Your goal -> In the entries below, every line that contains "pawn" must be located and copied.

Saved data entries
------------------------------------

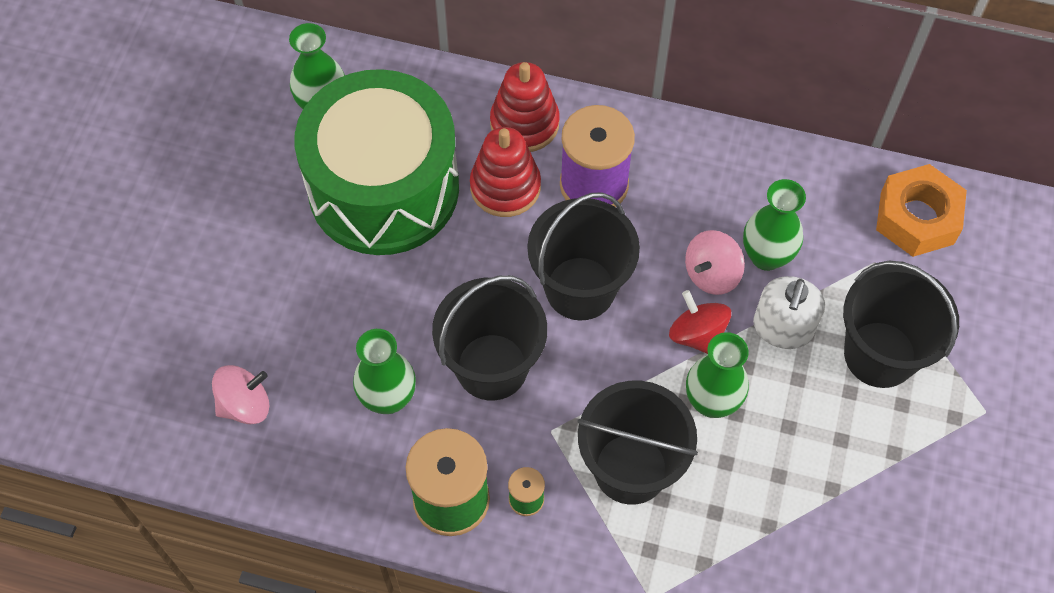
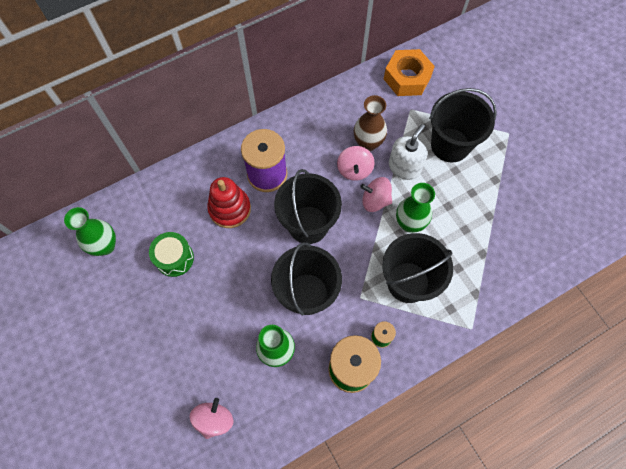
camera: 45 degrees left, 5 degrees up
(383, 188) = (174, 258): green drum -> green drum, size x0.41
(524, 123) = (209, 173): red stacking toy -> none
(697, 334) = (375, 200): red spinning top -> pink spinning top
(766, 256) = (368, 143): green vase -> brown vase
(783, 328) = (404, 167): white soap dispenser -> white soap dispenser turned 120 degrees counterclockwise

------------------------------------

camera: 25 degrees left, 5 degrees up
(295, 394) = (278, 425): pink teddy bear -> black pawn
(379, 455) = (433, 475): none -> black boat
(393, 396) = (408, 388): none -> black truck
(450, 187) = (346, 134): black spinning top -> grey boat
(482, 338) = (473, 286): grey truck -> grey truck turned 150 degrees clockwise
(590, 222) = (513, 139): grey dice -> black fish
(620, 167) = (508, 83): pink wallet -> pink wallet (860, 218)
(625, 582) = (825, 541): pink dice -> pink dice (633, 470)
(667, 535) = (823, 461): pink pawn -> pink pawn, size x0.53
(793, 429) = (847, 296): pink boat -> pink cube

------------------------------------

Task solution ->
(295, 394) = (278, 425): pink teddy bear -> black pawn
(667, 535) = (823, 461): pink pawn -> pink pawn, size x0.53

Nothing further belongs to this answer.